#### PROBLEM DESCRIPTION
Below are entries; copy exactly the lines from the one with "camera: 10 degrees right, 5 degrees up" through the one with "none -> brown car [363,246,448,343]", both included, and leave out the rest.
:: MATERIAL FOR THIS TASK
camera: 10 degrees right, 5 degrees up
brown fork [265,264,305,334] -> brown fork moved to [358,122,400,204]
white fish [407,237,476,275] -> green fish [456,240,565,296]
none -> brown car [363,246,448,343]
::::
:: MATERIAL FOR THIS TASK
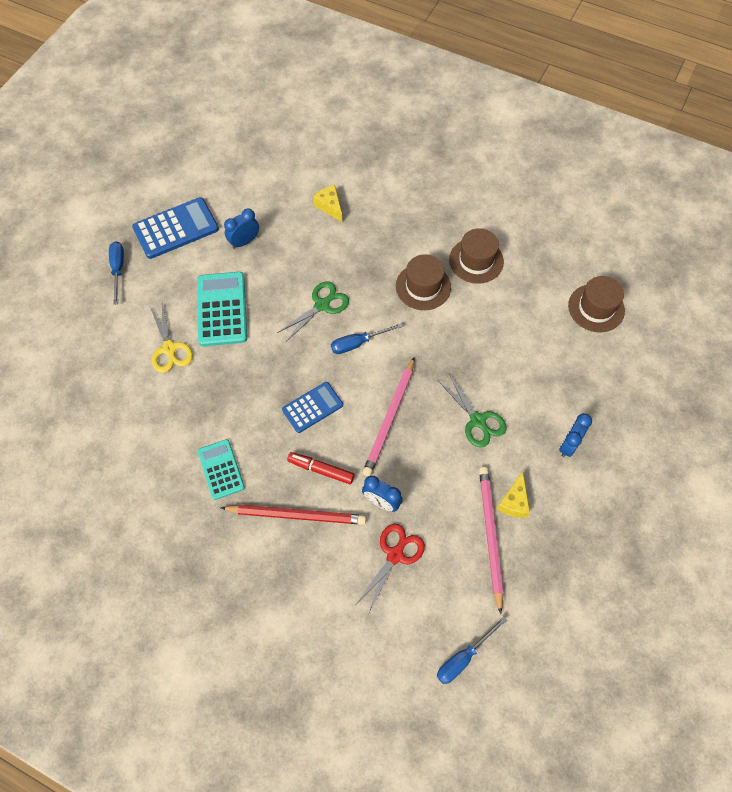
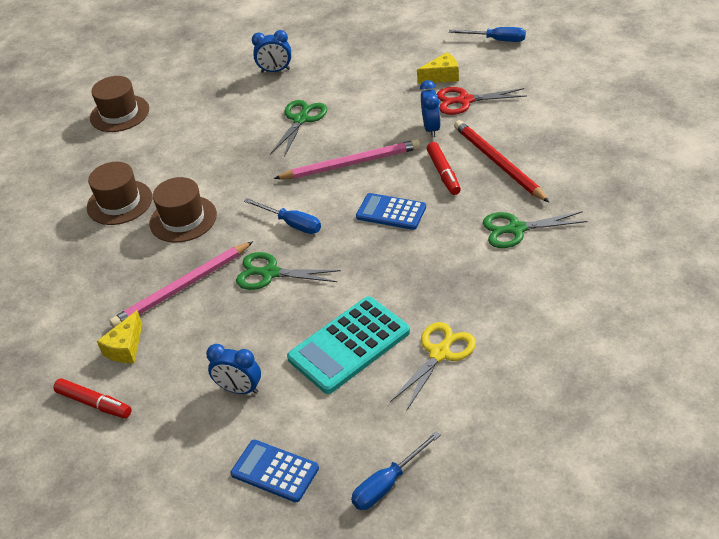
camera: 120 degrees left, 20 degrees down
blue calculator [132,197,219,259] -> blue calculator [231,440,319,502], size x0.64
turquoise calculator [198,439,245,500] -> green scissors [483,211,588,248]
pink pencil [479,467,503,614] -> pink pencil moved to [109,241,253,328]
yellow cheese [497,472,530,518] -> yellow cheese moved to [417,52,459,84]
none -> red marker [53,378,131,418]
::::
:: MATERIAL FOR THIS TASK
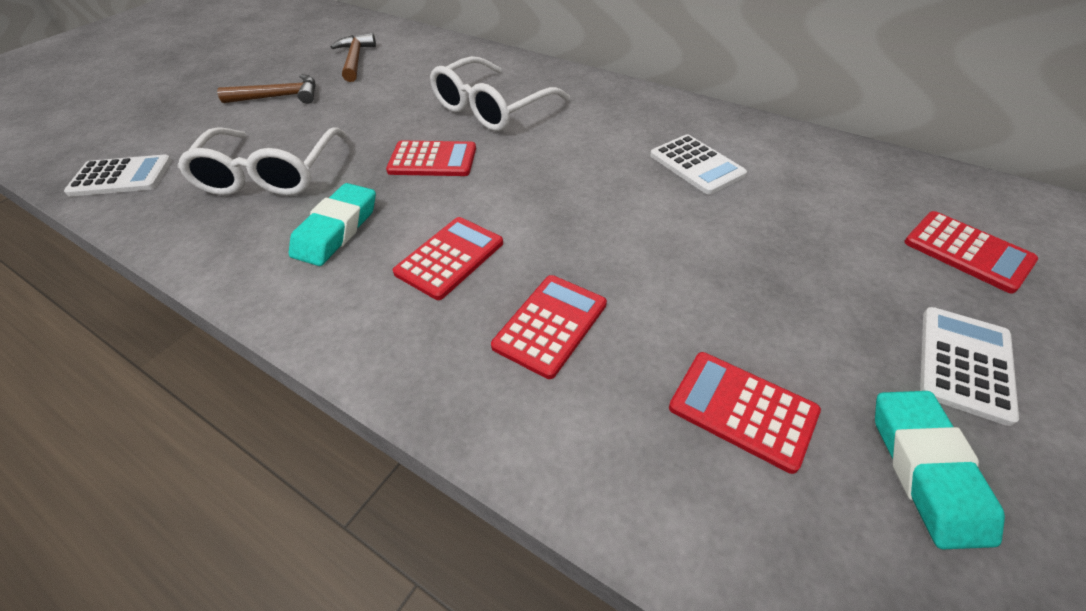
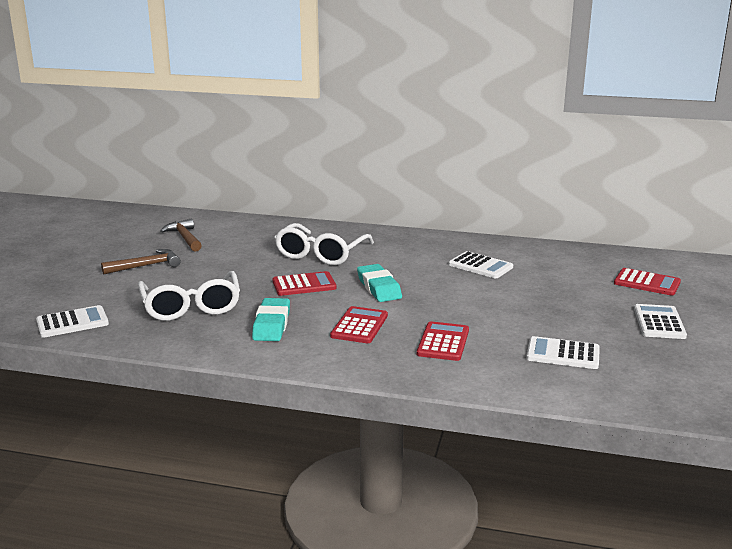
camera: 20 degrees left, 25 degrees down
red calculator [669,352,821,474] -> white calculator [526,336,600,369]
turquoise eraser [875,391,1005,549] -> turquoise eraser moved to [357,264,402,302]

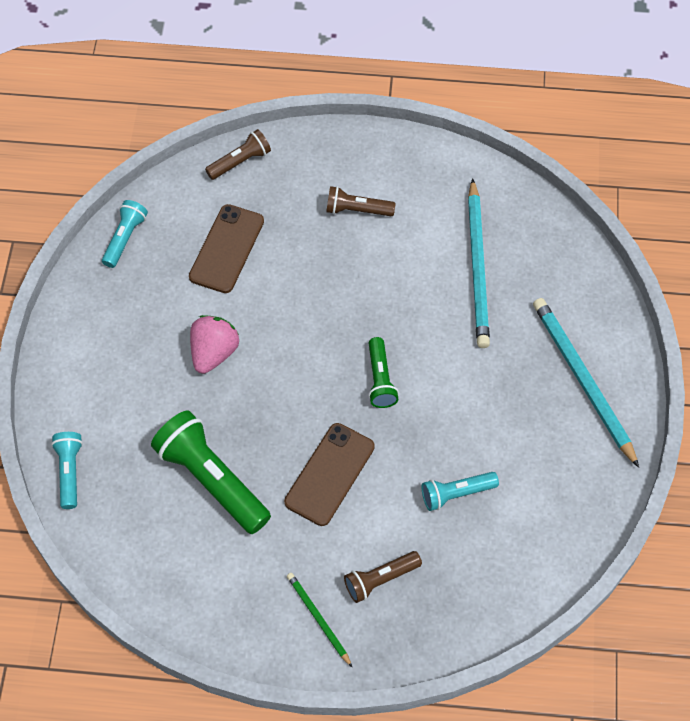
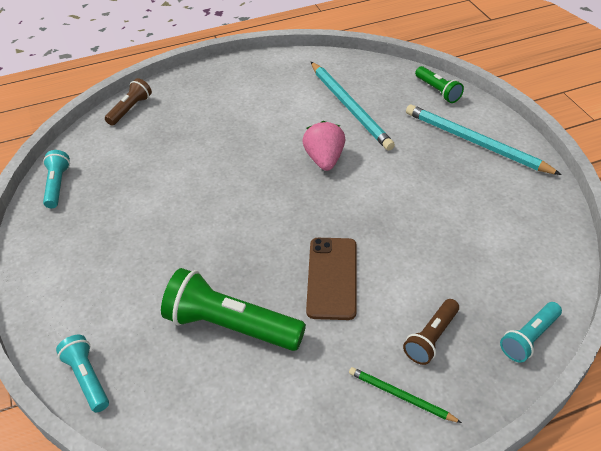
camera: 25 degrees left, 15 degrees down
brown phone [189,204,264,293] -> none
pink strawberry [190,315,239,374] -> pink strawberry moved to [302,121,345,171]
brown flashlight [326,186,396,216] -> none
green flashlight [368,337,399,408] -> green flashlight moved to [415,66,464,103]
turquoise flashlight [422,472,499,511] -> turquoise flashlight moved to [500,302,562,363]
::::
#### EXPECTED ANSWER
camera: 10 degrees right, 5 degrees up
brown fork [265,264,305,334] -> brown fork moved to [358,122,400,204]
white fish [407,237,476,275] -> green fish [456,240,565,296]
none -> brown car [363,246,448,343]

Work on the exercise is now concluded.